* _EXERCISE PROMPT_: Copy each line of the records that includes "RFID".

Detected change data
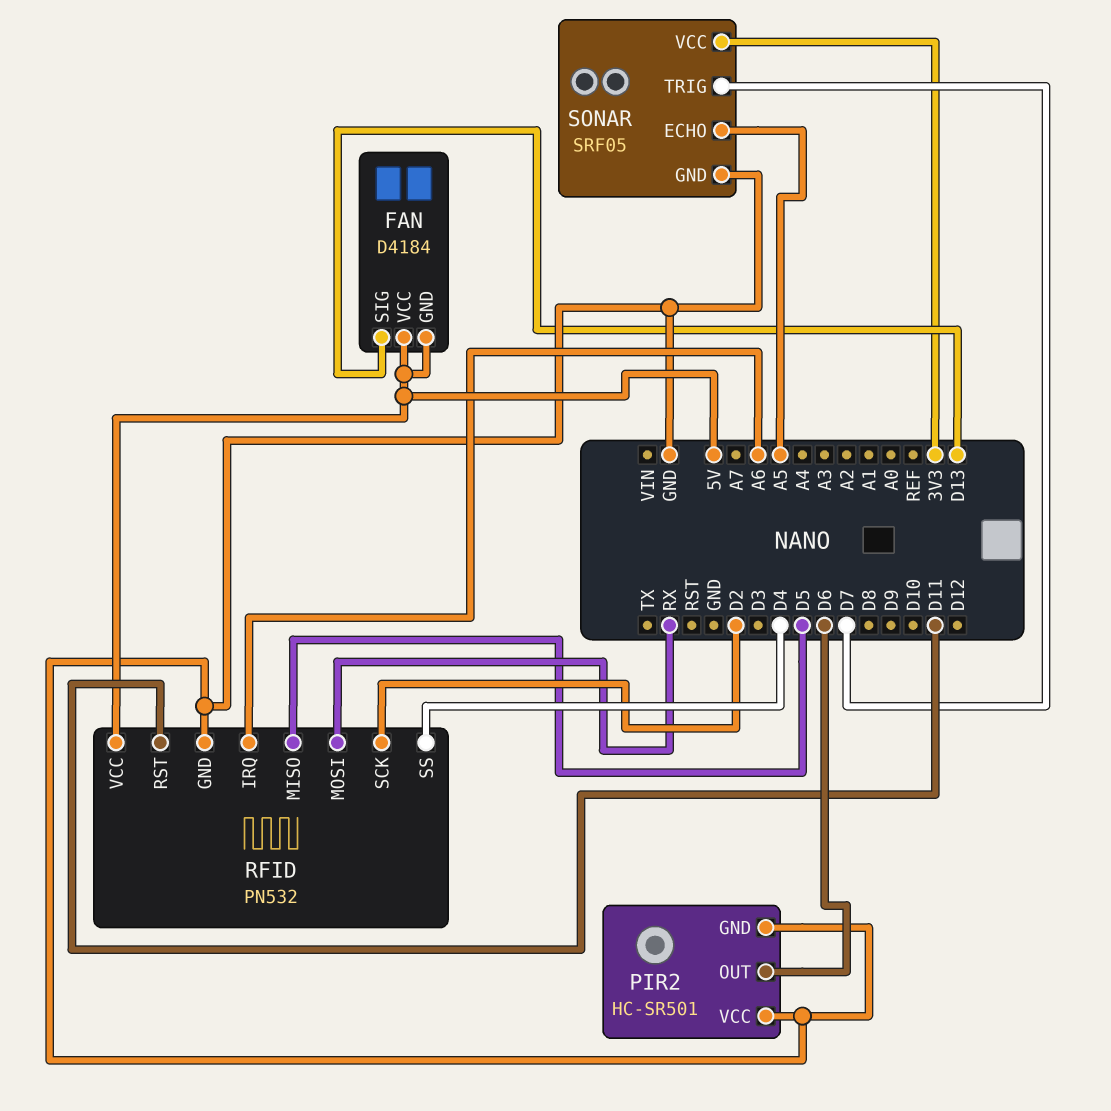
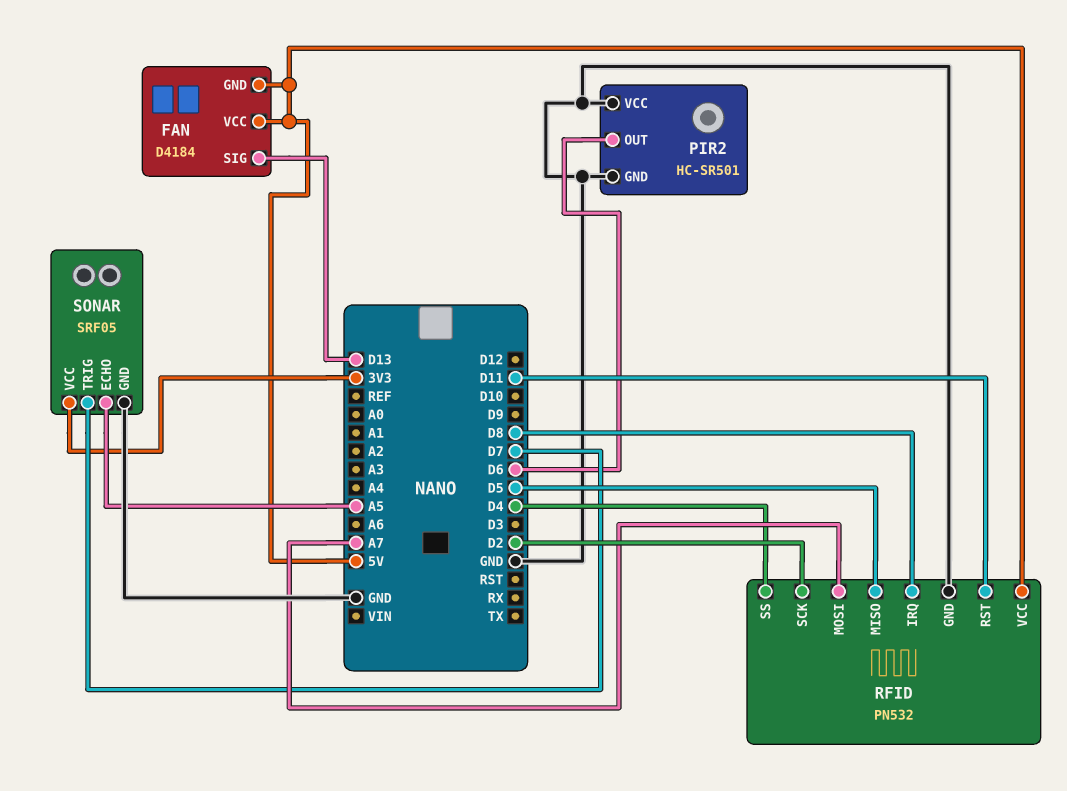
RFID pin IRQ: A6 -> D8
RFID pin MOSI: RX -> A7

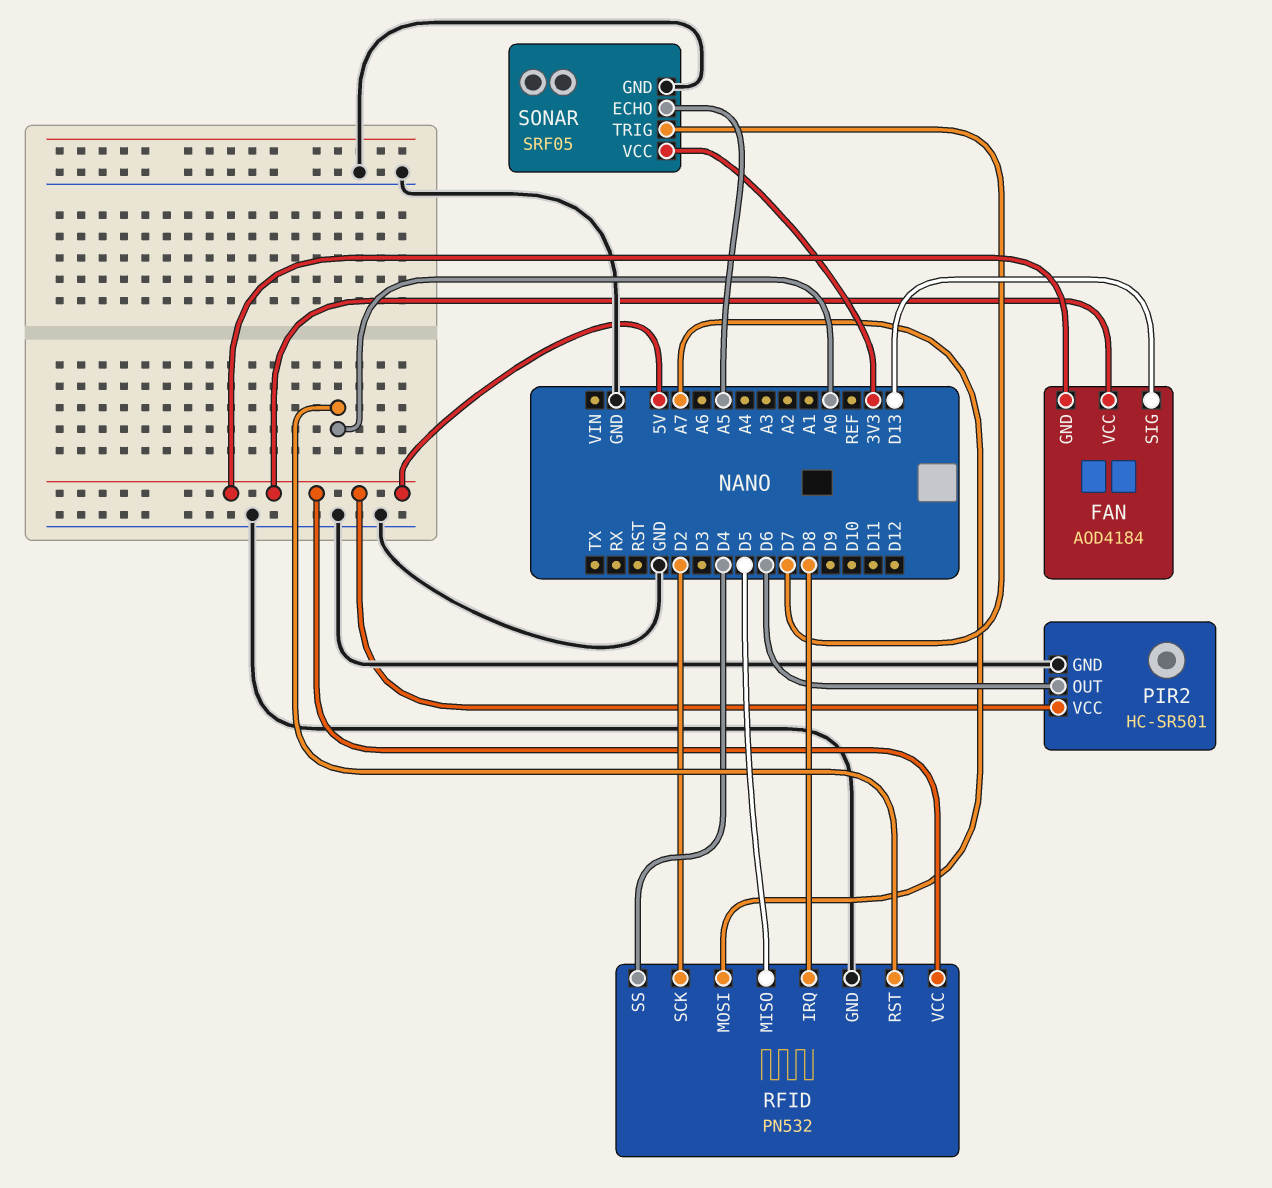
FAN: D4184 -> AOD4184
PIR2 pin VCC: GND -> 5V
RFID pin RST: D11 -> A0

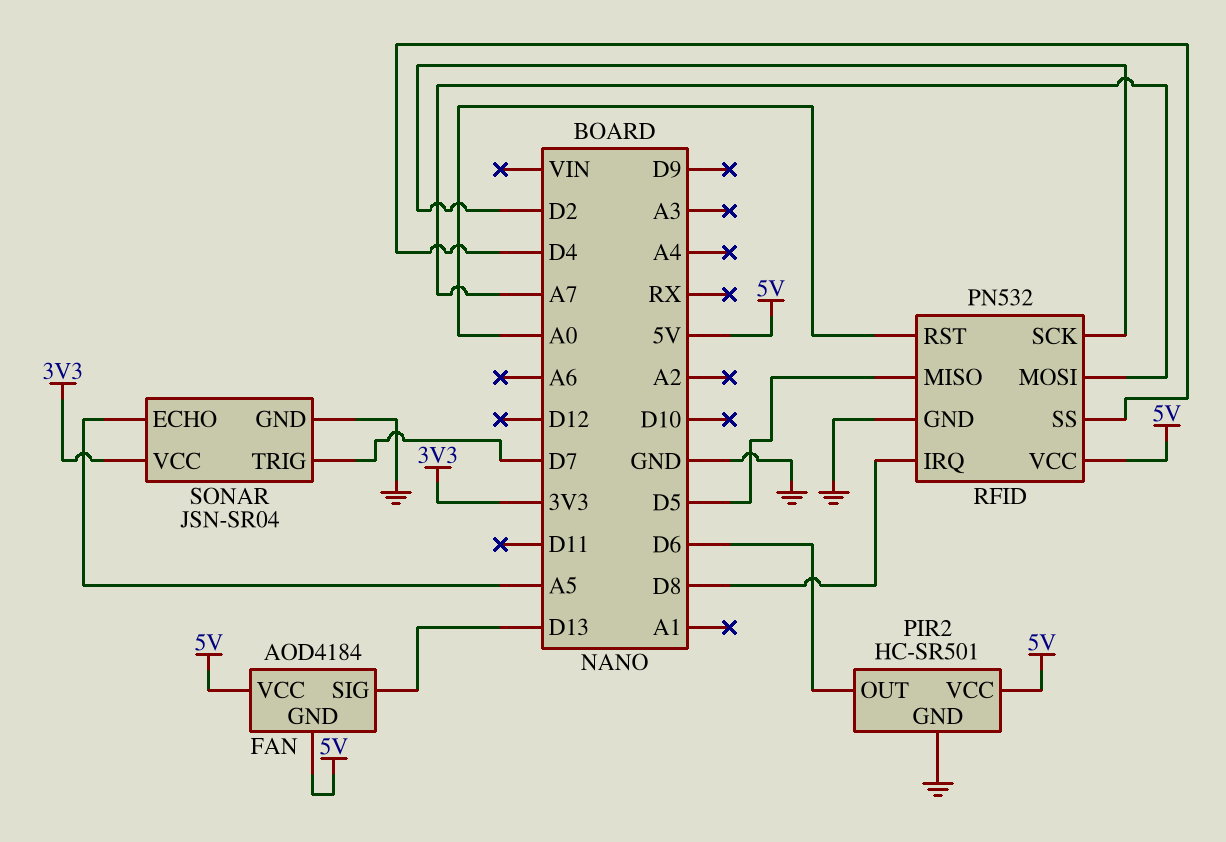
SONAR: SRF05 -> JSN-SR04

* _RESPONSE BOX_:
RFID pin IRQ: A6 -> D8
RFID pin MOSI: RX -> A7
RFID pin RST: D11 -> A0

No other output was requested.